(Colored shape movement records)
• • •

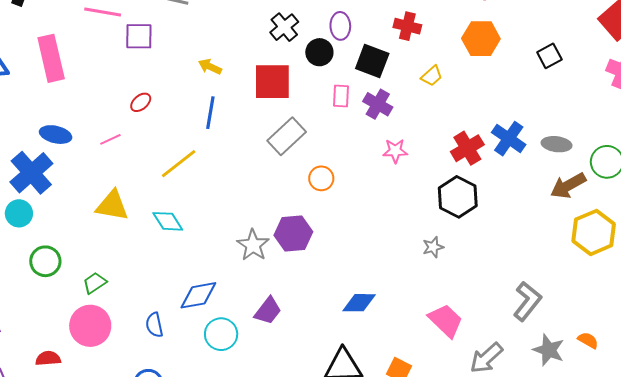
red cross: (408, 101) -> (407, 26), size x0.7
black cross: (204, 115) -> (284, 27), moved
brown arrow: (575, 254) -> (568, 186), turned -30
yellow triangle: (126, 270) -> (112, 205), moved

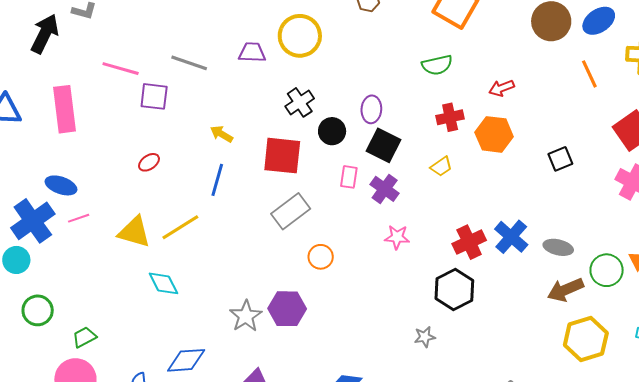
purple ellipse: (340, 26) -> (371, 109), moved
red cross: (407, 26) -> (450, 117), moved, turned -32
pink line: (110, 139) -> (79, 218), moved
yellow triangle: (112, 205) -> (134, 232), moved

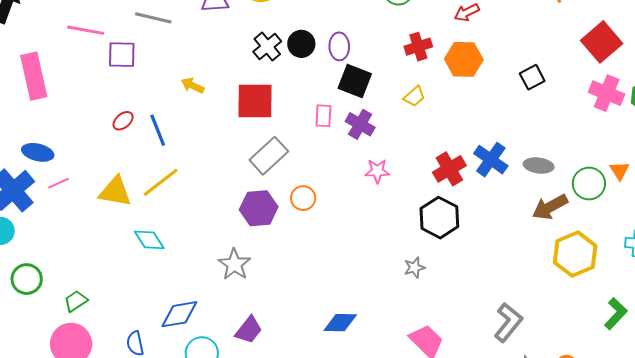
black circle: (332, 131) -> (301, 44), moved
blue line: (217, 180) -> (158, 130), moved, turned -32
purple hexagon: (287, 309) -> (259, 208), moved

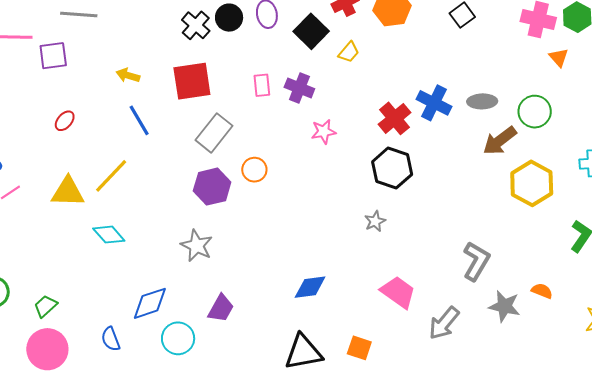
black square: (355, 81) -> (311, 31), moved, turned 32
blue line: (158, 130) -> (139, 120), moved
orange triangle: (619, 171) -> (559, 57), moved

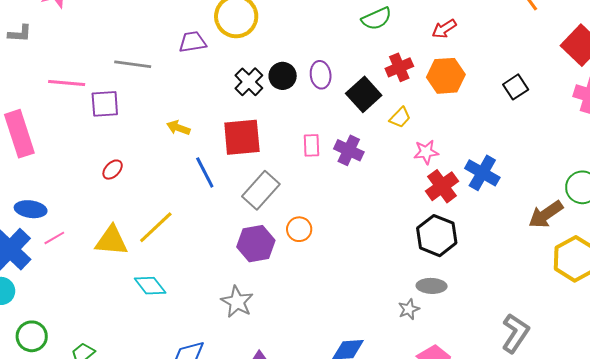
gray ellipse: (482, 101) -> (432, 286), moved
blue line: (139, 120) -> (205, 172), moved
pink star: (324, 132) -> (426, 152), moved
gray star: (375, 221) -> (409, 309), moved

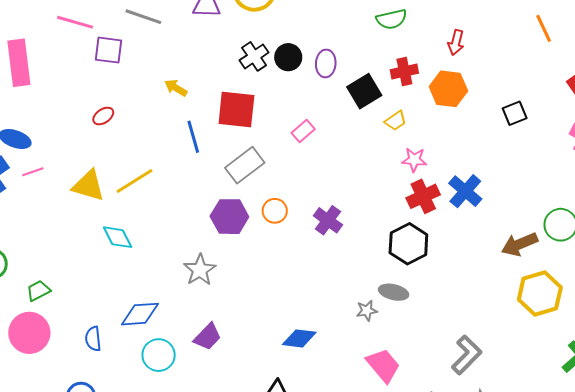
red arrow: (444, 29) -> (456, 42), turned -55
pink rectangle: (311, 145) -> (303, 131), turned 40
purple cross: (349, 150) -> (328, 220), moved

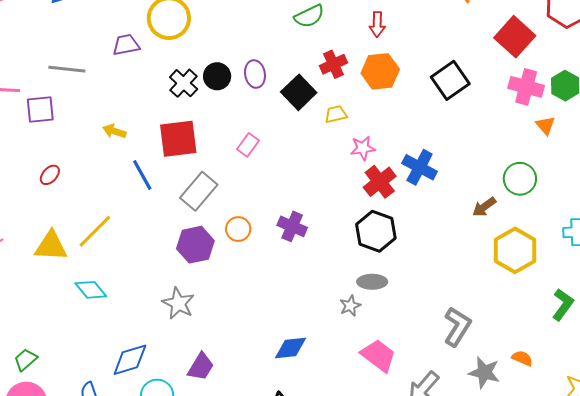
black square: (515, 113) -> (450, 80), size x1.5
yellow trapezoid: (395, 121) -> (336, 114), turned -145
brown arrow: (519, 244) -> (484, 207), size x0.7

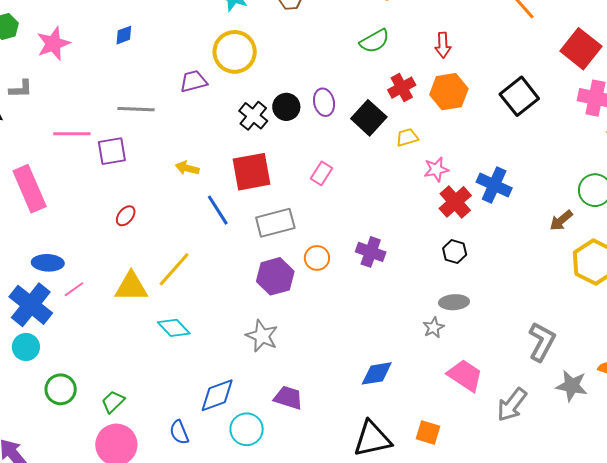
gray rectangle: (199, 191) -> (275, 223), turned 39
black hexagon: (376, 231) -> (455, 252), size x0.6
purple trapezoid: (201, 367) -> (288, 398), turned -100

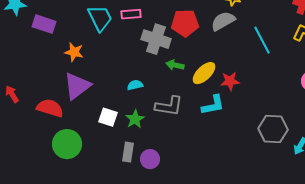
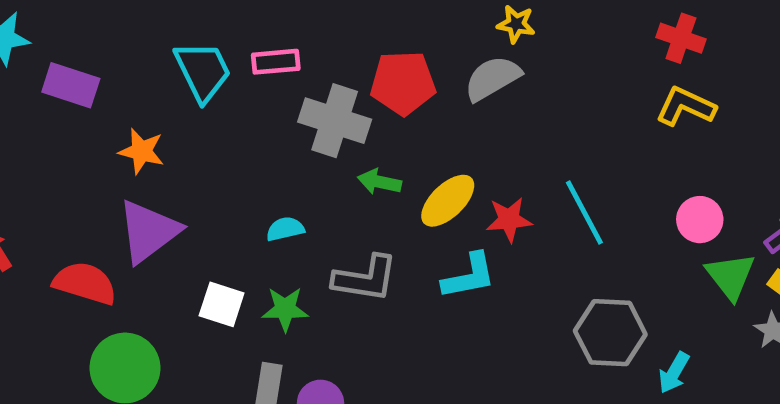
cyan line: (262, 40) -> (584, 212), moved
green star: (135, 119) -> (285, 309), turned 30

• • •

### [Task directions]
All that is wanted is each line, word for word, from the first line of the data to the one holding "orange triangle: (619, 171)", with the pictures left out.

### [Task output]
red cross: (408, 101) -> (407, 26), size x0.7
black cross: (204, 115) -> (284, 27), moved
brown arrow: (575, 254) -> (568, 186), turned -30
yellow triangle: (126, 270) -> (112, 205), moved

purple ellipse: (340, 26) -> (371, 109), moved
red cross: (407, 26) -> (450, 117), moved, turned -32
pink line: (110, 139) -> (79, 218), moved
yellow triangle: (112, 205) -> (134, 232), moved

black circle: (332, 131) -> (301, 44), moved
blue line: (217, 180) -> (158, 130), moved, turned -32
purple hexagon: (287, 309) -> (259, 208), moved

black square: (355, 81) -> (311, 31), moved, turned 32
blue line: (158, 130) -> (139, 120), moved
orange triangle: (619, 171) -> (559, 57), moved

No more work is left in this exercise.